● TASK
Exactly the lines starting at the line containing "(80, 462) = (402, 98): yellow cup -> none" and ending at the line containing "(494, 559) = (465, 381): green" are to be written out from the listing below, both included.

*** Opening DATA TO USE ***

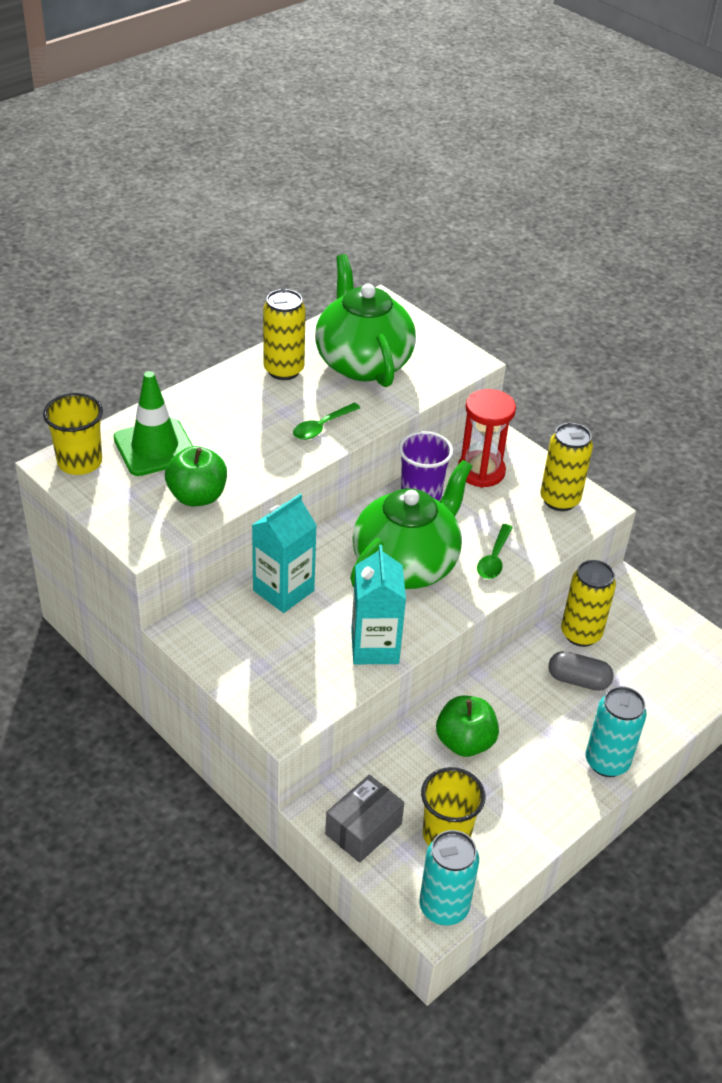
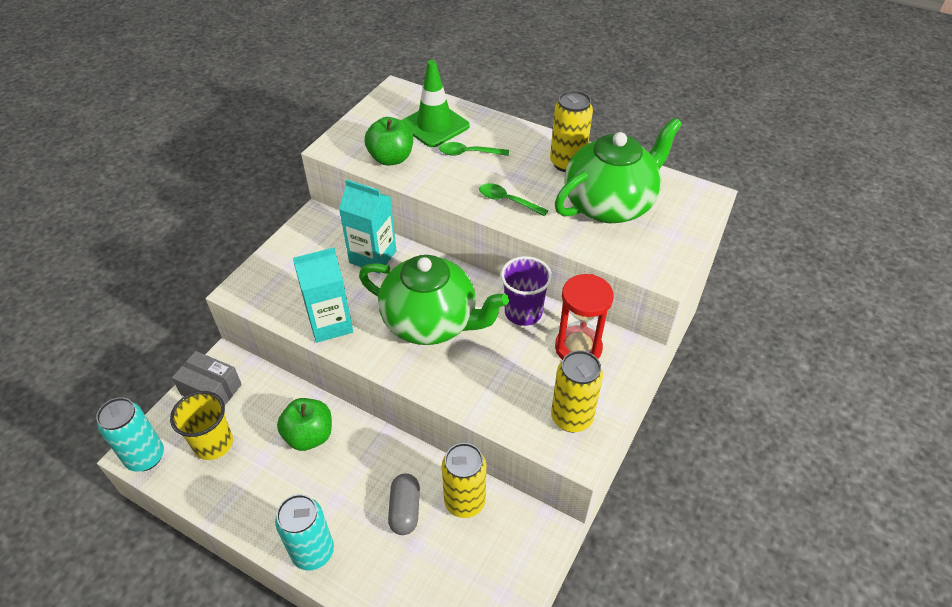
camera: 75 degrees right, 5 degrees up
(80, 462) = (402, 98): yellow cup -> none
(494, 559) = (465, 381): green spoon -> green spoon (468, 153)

*** Closing DATA TO USE ***
*** Opening DATA TO USE ***

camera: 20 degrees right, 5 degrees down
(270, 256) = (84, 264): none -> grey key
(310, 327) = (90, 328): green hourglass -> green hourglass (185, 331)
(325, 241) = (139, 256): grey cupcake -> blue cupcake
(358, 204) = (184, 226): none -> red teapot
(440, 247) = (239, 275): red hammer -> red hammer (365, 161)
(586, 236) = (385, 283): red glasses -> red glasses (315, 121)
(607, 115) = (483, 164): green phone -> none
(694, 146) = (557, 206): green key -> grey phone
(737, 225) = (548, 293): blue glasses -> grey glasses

*** Closing DATA TO USE ***

● RESPONSE BOX
(80, 462) = (402, 98): yellow cup -> none
(494, 559) = (465, 381): green spoon -> green spoon (468, 153)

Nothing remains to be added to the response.